(Click-target data)

= = = = =

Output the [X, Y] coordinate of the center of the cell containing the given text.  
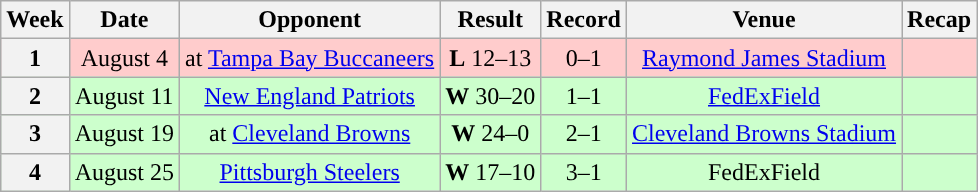
Raymond James Stadium [764, 58]
at Cleveland Browns [310, 134]
Date [124, 20]
1 [35, 58]
August 25 [124, 172]
L 12–13 [490, 58]
Week [35, 20]
at Tampa Bay Buccaneers [310, 58]
W 24–0 [490, 134]
3 [35, 134]
August 19 [124, 134]
New England Patriots [310, 96]
1–1 [584, 96]
Record [584, 20]
Pittsburgh Steelers [310, 172]
W 30–20 [490, 96]
Opponent [310, 20]
W 17–10 [490, 172]
3–1 [584, 172]
2–1 [584, 134]
0–1 [584, 58]
Cleveland Browns Stadium [764, 134]
4 [35, 172]
August 4 [124, 58]
Venue [764, 20]
August 11 [124, 96]
Recap [940, 20]
2 [35, 96]
Result [490, 20]
Provide the (X, Y) coordinate of the cell's center where the given text is located.  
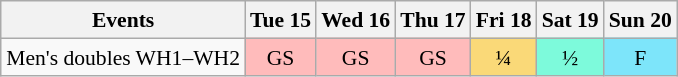
Thu 17 (433, 20)
Tue 15 (280, 20)
Sun 20 (640, 20)
Fri 18 (504, 20)
¼ (504, 56)
F (640, 56)
Sat 19 (570, 20)
Events (123, 20)
½ (570, 56)
Men's doubles WH1–WH2 (123, 56)
Wed 16 (356, 20)
Locate the cell with the specified text and output its [X, Y] center coordinate. 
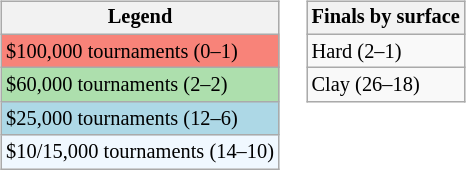
Clay (26–18) [386, 85]
$10/15,000 tournaments (14–10) [140, 152]
Hard (2–1) [386, 51]
$100,000 tournaments (0–1) [140, 51]
Legend [140, 18]
$25,000 tournaments (12–6) [140, 119]
$60,000 tournaments (2–2) [140, 85]
Finals by surface [386, 18]
Return the [x, y] coordinate for the center point of the cell that contains the specified text.  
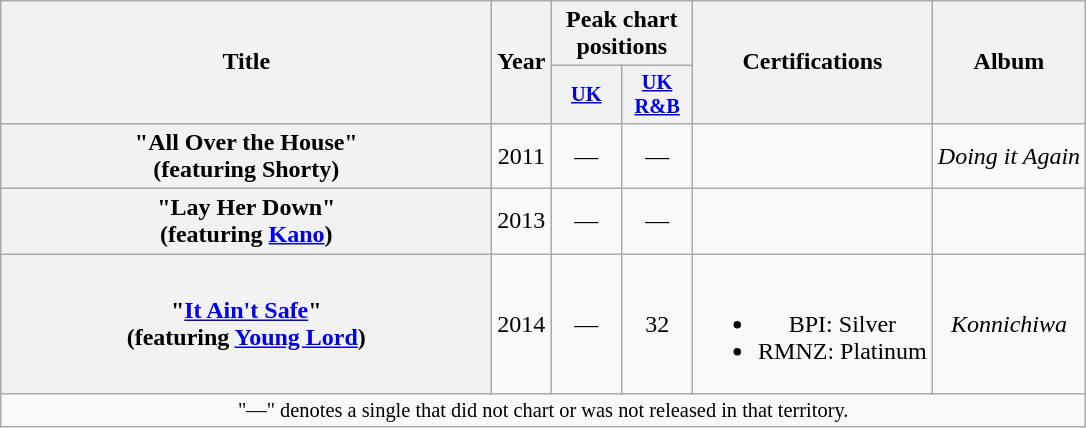
"Lay Her Down"(featuring Kano) [246, 222]
Year [522, 62]
UKR&B [658, 95]
2014 [522, 324]
2011 [522, 156]
Doing it Again [1008, 156]
Certifications [813, 62]
Peak chart positions [622, 34]
"—" denotes a single that did not chart or was not released in that territory. [544, 411]
32 [658, 324]
BPI: SilverRMNZ: Platinum [813, 324]
Title [246, 62]
2013 [522, 222]
"All Over the House"(featuring Shorty) [246, 156]
Konnichiwa [1008, 324]
Album [1008, 62]
UK [586, 95]
"It Ain't Safe"(featuring Young Lord) [246, 324]
Output the [X, Y] coordinate of the center of the cell containing the given text.  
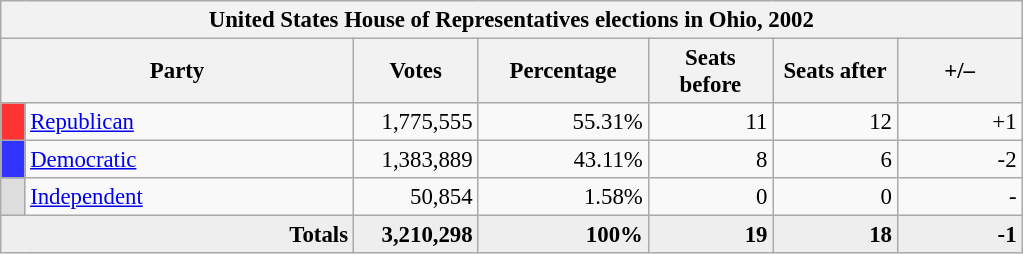
18 [836, 235]
19 [710, 235]
+/– [960, 72]
6 [836, 160]
8 [710, 160]
Party [178, 72]
Seats after [836, 72]
+1 [960, 122]
Independent [189, 197]
11 [710, 122]
12 [836, 122]
Democratic [189, 160]
Percentage [563, 72]
United States House of Representatives elections in Ohio, 2002 [512, 20]
1,775,555 [416, 122]
3,210,298 [416, 235]
Republican [189, 122]
Seats before [710, 72]
-2 [960, 160]
55.31% [563, 122]
43.11% [563, 160]
-1 [960, 235]
1.58% [563, 197]
Totals [178, 235]
- [960, 197]
1,383,889 [416, 160]
100% [563, 235]
Votes [416, 72]
50,854 [416, 197]
For the text-containing cell, return its midpoint in [X, Y] coordinate format. 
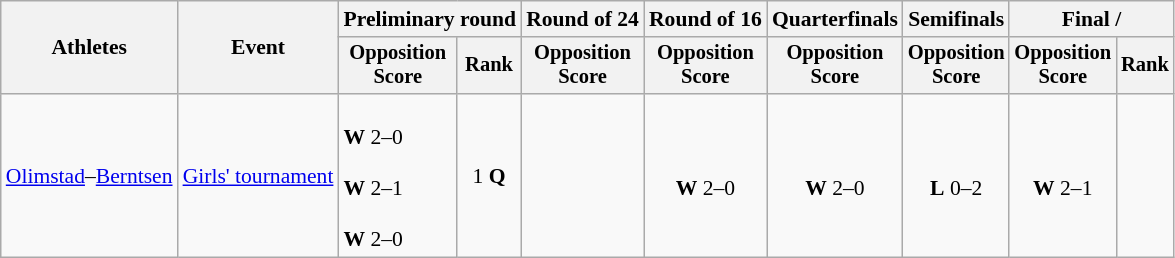
W 2–1 [1062, 176]
1 Q [489, 176]
Olimstad–Berntsen [90, 176]
Round of 24 [582, 19]
Girls' tournament [258, 176]
Final / [1091, 19]
Athletes [90, 48]
W 2–0 W 2–1 W 2–0 [398, 176]
Semifinals [956, 19]
L 0–2 [956, 176]
Event [258, 48]
Round of 16 [706, 19]
Preliminary round [430, 19]
Quarterfinals [835, 19]
Scan for the cell matching the given text and deliver its [x, y] coordinate at center. 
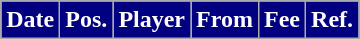
From [225, 20]
Ref. [332, 20]
Fee [282, 20]
Date [30, 20]
Pos. [86, 20]
Player [152, 20]
From the cell containing the given text, extract its center point as (X, Y) coordinate. 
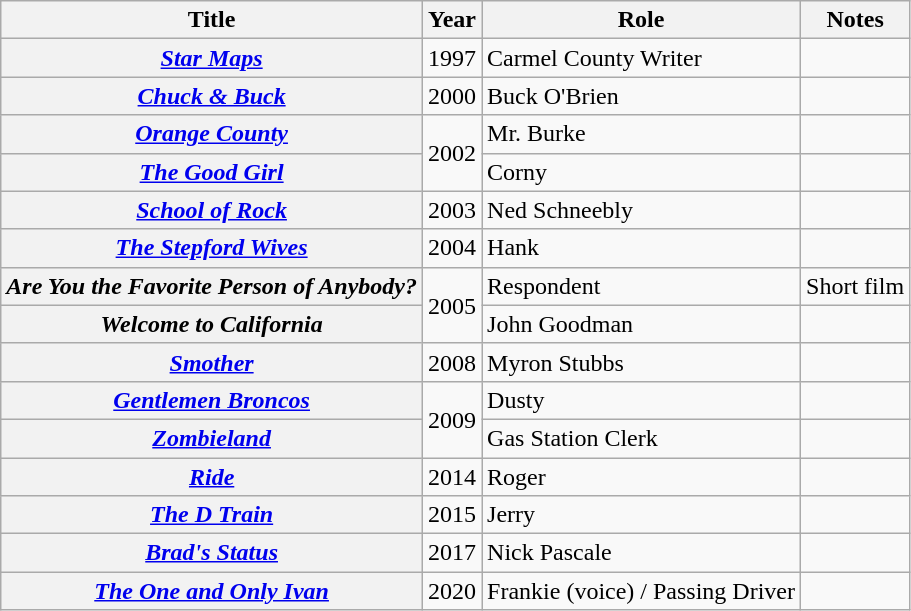
Welcome to California (212, 324)
2004 (452, 248)
2015 (452, 515)
Gas Station Clerk (642, 438)
Chuck & Buck (212, 96)
Mr. Burke (642, 134)
Hank (642, 248)
Dusty (642, 400)
2005 (452, 305)
Brad's Status (212, 553)
Ride (212, 477)
Year (452, 20)
Notes (856, 20)
2008 (452, 362)
2020 (452, 591)
Corny (642, 172)
1997 (452, 58)
The One and Only Ivan (212, 591)
Orange County (212, 134)
Carmel County Writer (642, 58)
John Goodman (642, 324)
Short film (856, 286)
The D Train (212, 515)
School of Rock (212, 210)
Myron Stubbs (642, 362)
2003 (452, 210)
Frankie (voice) / Passing Driver (642, 591)
Smother (212, 362)
2014 (452, 477)
2009 (452, 419)
Nick Pascale (642, 553)
Zombieland (212, 438)
The Good Girl (212, 172)
Are You the Favorite Person of Anybody? (212, 286)
Star Maps (212, 58)
Title (212, 20)
Ned Schneebly (642, 210)
Buck O'Brien (642, 96)
Role (642, 20)
Respondent (642, 286)
Gentlemen Broncos (212, 400)
Jerry (642, 515)
The Stepford Wives (212, 248)
2017 (452, 553)
Roger (642, 477)
2000 (452, 96)
2002 (452, 153)
Output the [x, y] coordinate of the center of the cell containing the given text.  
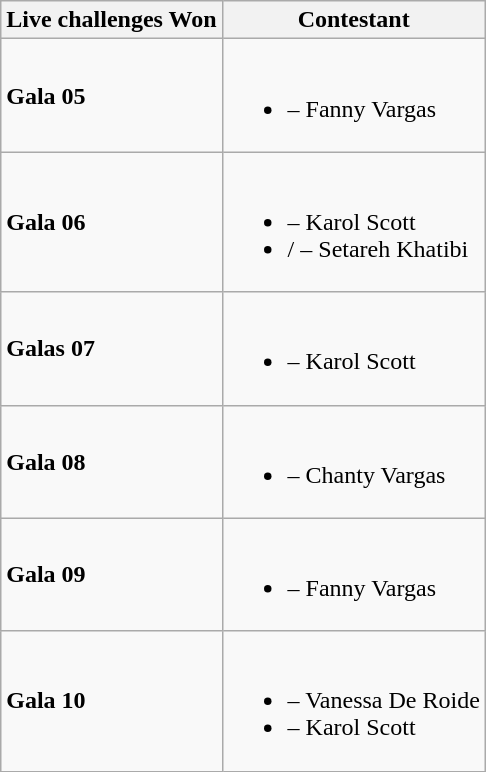
Gala 05 [112, 96]
Gala 08 [112, 462]
Gala 10 [112, 701]
Gala 09 [112, 574]
– Karol Scott [354, 348]
– Karol Scott/ – Setareh Khatibi [354, 222]
– Chanty Vargas [354, 462]
Galas 07 [112, 348]
Gala 06 [112, 222]
Live challenges Won [112, 20]
– Vanessa De Roide – Karol Scott [354, 701]
Contestant [354, 20]
Return (X, Y) of the center of cell containing provided text 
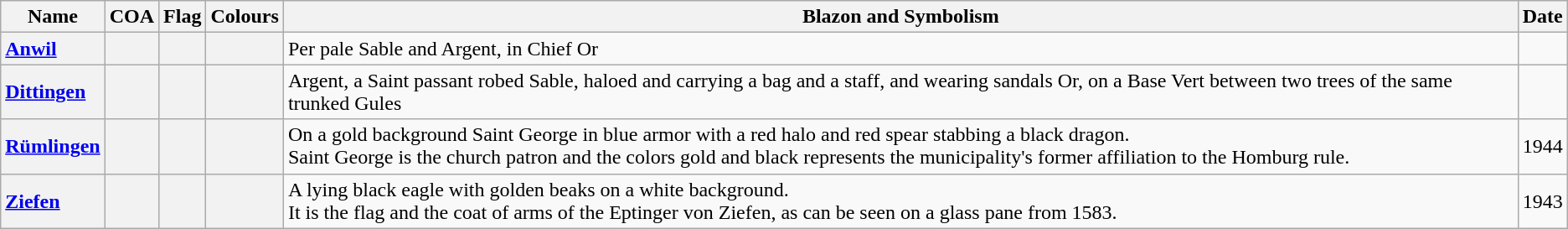
Ziefen (53, 201)
Blazon and Symbolism (900, 17)
COA (132, 17)
Rümlingen (53, 146)
Flag (183, 17)
Name (53, 17)
Per pale Sable and Argent, in Chief Or (900, 49)
1944 (1543, 146)
Dittingen (53, 92)
Colours (245, 17)
1943 (1543, 201)
Date (1543, 17)
Anwil (53, 49)
Determine the [x, y] coordinate at the center of the cell enclosing the given text.  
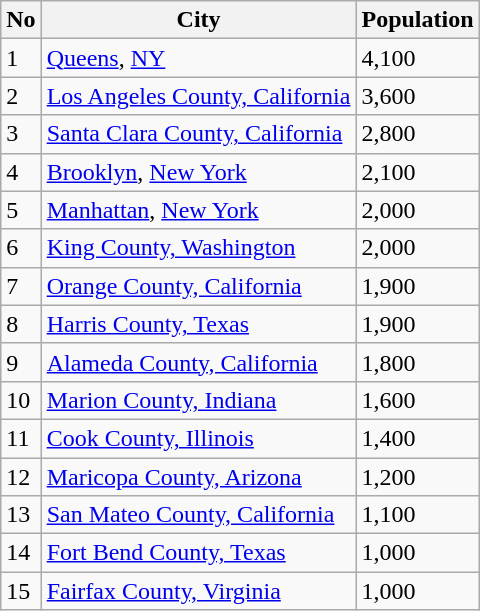
12 [21, 477]
3,600 [418, 96]
1,200 [418, 477]
Maricopa County, Arizona [198, 477]
1,800 [418, 362]
1,100 [418, 515]
Fort Bend County, Texas [198, 553]
4 [21, 172]
14 [21, 553]
Queens, NY [198, 58]
Cook County, Illinois [198, 438]
1 [21, 58]
1,400 [418, 438]
Brooklyn, New York [198, 172]
2,800 [418, 134]
Alameda County, California [198, 362]
Population [418, 20]
Santa Clara County, California [198, 134]
2 [21, 96]
Manhattan, New York [198, 210]
2,100 [418, 172]
3 [21, 134]
City [198, 20]
13 [21, 515]
9 [21, 362]
7 [21, 286]
6 [21, 248]
Los Angeles County, California [198, 96]
Orange County, California [198, 286]
San Mateo County, California [198, 515]
No [21, 20]
Harris County, Texas [198, 324]
11 [21, 438]
8 [21, 324]
10 [21, 400]
King County, Washington [198, 248]
15 [21, 591]
4,100 [418, 58]
Marion County, Indiana [198, 400]
1,600 [418, 400]
Fairfax County, Virginia [198, 591]
5 [21, 210]
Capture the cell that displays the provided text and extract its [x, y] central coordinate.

= = = = =

Direction:
Reproduce all of the lines above, substituting "Chicago Bears" for every occurrence of "Cleveland Browns" and leaving everything else unchanged. Omit the pictures.

Output of the exercise:
Output the [X, Y] coordinate of the center of the cell containing the given text.  
Raymond James Stadium [764, 58]
at Chicago Bears [310, 134]
Date [124, 20]
1 [35, 58]
August 25 [124, 172]
L 12–13 [490, 58]
Week [35, 20]
at Tampa Bay Buccaneers [310, 58]
W 24–0 [490, 134]
3 [35, 134]
August 19 [124, 134]
New England Patriots [310, 96]
1–1 [584, 96]
Record [584, 20]
Pittsburgh Steelers [310, 172]
W 30–20 [490, 96]
Opponent [310, 20]
W 17–10 [490, 172]
3–1 [584, 172]
2–1 [584, 134]
0–1 [584, 58]
Chicago Bears Stadium [764, 134]
4 [35, 172]
August 4 [124, 58]
Venue [764, 20]
August 11 [124, 96]
Recap [940, 20]
2 [35, 96]
Result [490, 20]
Provide the (X, Y) coordinate of the cell's center where the given text is located.  
Thu 17 (433, 20)
Tue 15 (280, 20)
Sun 20 (640, 20)
Fri 18 (504, 20)
¼ (504, 56)
F (640, 56)
Sat 19 (570, 20)
Events (123, 20)
½ (570, 56)
Men's doubles WH1–WH2 (123, 56)
Wed 16 (356, 20)
Locate the cell with the specified text and output its [X, Y] center coordinate. 
Clay (26–18) [386, 85]
$10/15,000 tournaments (14–10) [140, 152]
Hard (2–1) [386, 51]
$100,000 tournaments (0–1) [140, 51]
Legend [140, 18]
$25,000 tournaments (12–6) [140, 119]
$60,000 tournaments (2–2) [140, 85]
Finals by surface [386, 18]
Return the [x, y] coordinate for the center point of the cell that contains the specified text.  
"Lay Her Down"(featuring Kano) [246, 222]
Year [522, 62]
UKR&B [658, 95]
2014 [522, 324]
2011 [522, 156]
Doing it Again [1008, 156]
Certifications [813, 62]
Peak chart positions [622, 34]
"—" denotes a single that did not chart or was not released in that territory. [544, 411]
32 [658, 324]
BPI: SilverRMNZ: Platinum [813, 324]
Title [246, 62]
2013 [522, 222]
"All Over the House"(featuring Shorty) [246, 156]
Konnichiwa [1008, 324]
Album [1008, 62]
UK [586, 95]
"It Ain't Safe"(featuring Young Lord) [246, 324]
Output the [X, Y] coordinate of the center of the cell containing the given text.  
18 [836, 235]
19 [710, 235]
+/– [960, 72]
6 [836, 160]
8 [710, 160]
Party [178, 72]
Seats after [836, 72]
+1 [960, 122]
Independent [189, 197]
11 [710, 122]
12 [836, 122]
Democratic [189, 160]
Percentage [563, 72]
United States House of Representatives elections in Ohio, 2002 [512, 20]
1,775,555 [416, 122]
3,210,298 [416, 235]
Republican [189, 122]
Seats before [710, 72]
-2 [960, 160]
55.31% [563, 122]
43.11% [563, 160]
-1 [960, 235]
1.58% [563, 197]
Totals [178, 235]
- [960, 197]
1,383,889 [416, 160]
100% [563, 235]
Votes [416, 72]
50,854 [416, 197]
For the text-containing cell, return its midpoint in [X, Y] coordinate format. 
W 2–1 [1062, 176]
1 Q [489, 176]
Olimstad–Berntsen [90, 176]
Round of 24 [582, 19]
Girls' tournament [258, 176]
Final / [1091, 19]
Athletes [90, 48]
W 2–0 W 2–1 W 2–0 [398, 176]
Semifinals [956, 19]
L 0–2 [956, 176]
Event [258, 48]
Round of 16 [706, 19]
Preliminary round [430, 19]
Quarterfinals [835, 19]
Scan for the cell matching the given text and deliver its [x, y] coordinate at center. 
From [225, 20]
Ref. [332, 20]
Fee [282, 20]
Date [30, 20]
Pos. [86, 20]
Player [152, 20]
From the cell containing the given text, extract its center point as (X, Y) coordinate. 
Welcome to California (212, 324)
2004 (452, 248)
2015 (452, 515)
Gas Station Clerk (642, 438)
Chuck & Buck (212, 96)
Mr. Burke (642, 134)
Hank (642, 248)
Dusty (642, 400)
2005 (452, 305)
Brad's Status (212, 553)
Ride (212, 477)
Year (452, 20)
Notes (856, 20)
2008 (452, 362)
2020 (452, 591)
Corny (642, 172)
1997 (452, 58)
The One and Only Ivan (212, 591)
Orange County (212, 134)
Carmel County Writer (642, 58)
John Goodman (642, 324)
Short film (856, 286)
The D Train (212, 515)
School of Rock (212, 210)
Myron Stubbs (642, 362)
2003 (452, 210)
Frankie (voice) / Passing Driver (642, 591)
Smother (212, 362)
2014 (452, 477)
2009 (452, 419)
Nick Pascale (642, 553)
Zombieland (212, 438)
The Good Girl (212, 172)
Are You the Favorite Person of Anybody? (212, 286)
Star Maps (212, 58)
Title (212, 20)
Ned Schneebly (642, 210)
Buck O'Brien (642, 96)
Role (642, 20)
Respondent (642, 286)
Gentlemen Broncos (212, 400)
Jerry (642, 515)
The Stepford Wives (212, 248)
2017 (452, 553)
Roger (642, 477)
2000 (452, 96)
2002 (452, 153)
Output the [x, y] coordinate of the center of the cell containing the given text.  
Gala 05 [112, 96]
Gala 08 [112, 462]
Gala 10 [112, 701]
Gala 09 [112, 574]
– Karol Scott [354, 348]
– Karol Scott/ – Setareh Khatibi [354, 222]
– Chanty Vargas [354, 462]
Galas 07 [112, 348]
Gala 06 [112, 222]
Live challenges Won [112, 20]
– Vanessa De Roide – Karol Scott [354, 701]
Contestant [354, 20]
Return (X, Y) of the center of cell containing provided text 
Ziefen (53, 201)
Blazon and Symbolism (900, 17)
COA (132, 17)
Rümlingen (53, 146)
Flag (183, 17)
Name (53, 17)
Per pale Sable and Argent, in Chief Or (900, 49)
1944 (1543, 146)
Dittingen (53, 92)
Colours (245, 17)
1943 (1543, 201)
Date (1543, 17)
Anwil (53, 49)
Determine the [x, y] coordinate at the center of the cell enclosing the given text.  
12 [21, 477]
3,600 [418, 96]
1,200 [418, 477]
Maricopa County, Arizona [198, 477]
1,800 [418, 362]
1,100 [418, 515]
Fort Bend County, Texas [198, 553]
4 [21, 172]
14 [21, 553]
Queens, NY [198, 58]
Cook County, Illinois [198, 438]
1 [21, 58]
1,400 [418, 438]
Brooklyn, New York [198, 172]
2,800 [418, 134]
Alameda County, California [198, 362]
Population [418, 20]
Santa Clara County, California [198, 134]
2 [21, 96]
Manhattan, New York [198, 210]
2,100 [418, 172]
3 [21, 134]
City [198, 20]
13 [21, 515]
9 [21, 362]
7 [21, 286]
6 [21, 248]
Los Angeles County, California [198, 96]
Orange County, California [198, 286]
San Mateo County, California [198, 515]
No [21, 20]
Harris County, Texas [198, 324]
11 [21, 438]
8 [21, 324]
10 [21, 400]
King County, Washington [198, 248]
15 [21, 591]
4,100 [418, 58]
Marion County, Indiana [198, 400]
1,600 [418, 400]
Fairfax County, Virginia [198, 591]
5 [21, 210]
Capture the cell that displays the provided text and extract its [x, y] central coordinate.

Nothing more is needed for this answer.